EXTRACTED RECORDS =
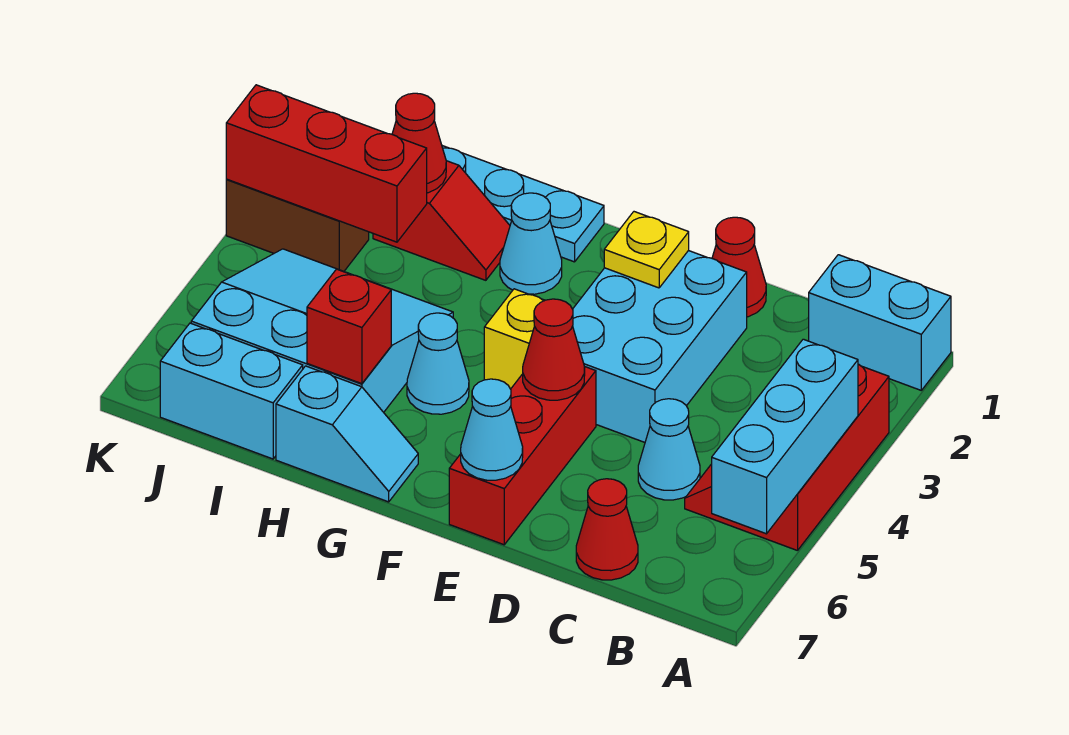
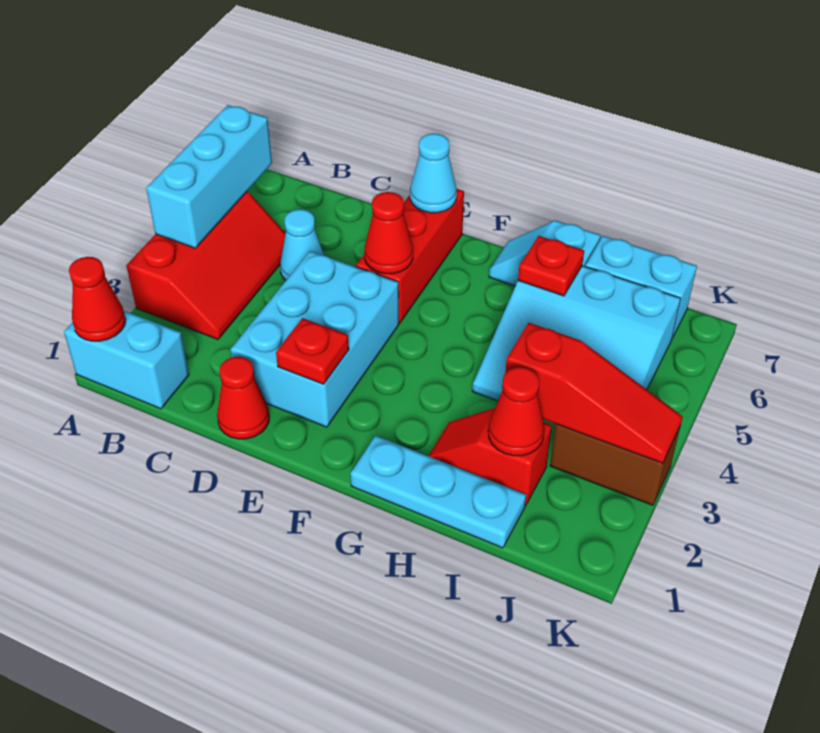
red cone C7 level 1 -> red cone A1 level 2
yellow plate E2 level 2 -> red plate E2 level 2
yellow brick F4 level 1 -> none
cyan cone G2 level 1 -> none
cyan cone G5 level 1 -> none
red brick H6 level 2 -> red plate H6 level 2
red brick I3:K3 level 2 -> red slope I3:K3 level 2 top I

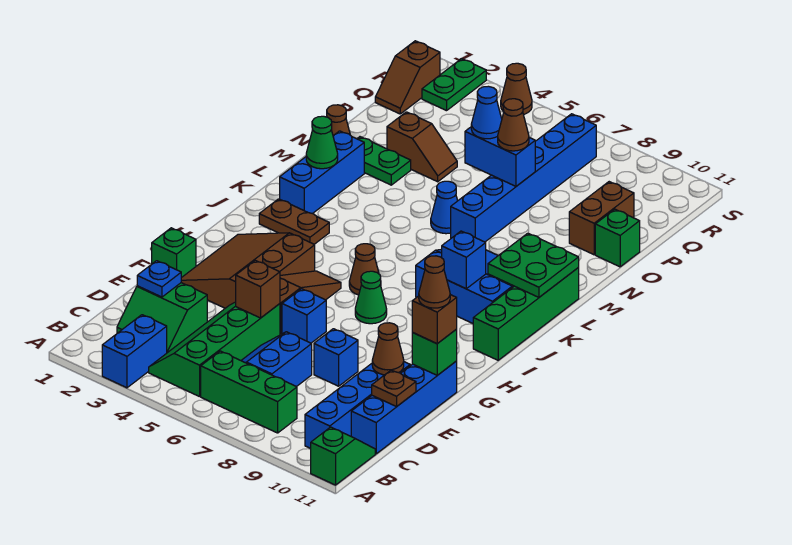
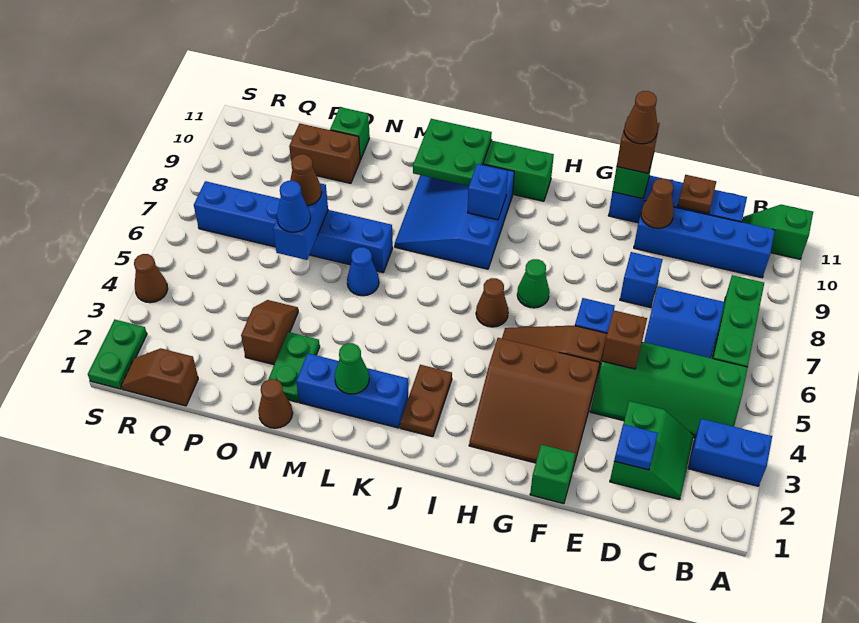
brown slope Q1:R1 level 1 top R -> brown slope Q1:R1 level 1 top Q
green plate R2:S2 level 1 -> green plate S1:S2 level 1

TASK REQUIREMENTS =
The answer must be an exact copy of the lines from the one containing "yellow plate E2" through the last line of the records, and nothing else. Pictures do not belong in it.

TASK RESULT =
yellow plate E2 level 2 -> red plate E2 level 2
yellow brick F4 level 1 -> none
cyan cone G2 level 1 -> none
cyan cone G5 level 1 -> none
red brick H6 level 2 -> red plate H6 level 2
red brick I3:K3 level 2 -> red slope I3:K3 level 2 top I

brown slope Q1:R1 level 1 top R -> brown slope Q1:R1 level 1 top Q
green plate R2:S2 level 1 -> green plate S1:S2 level 1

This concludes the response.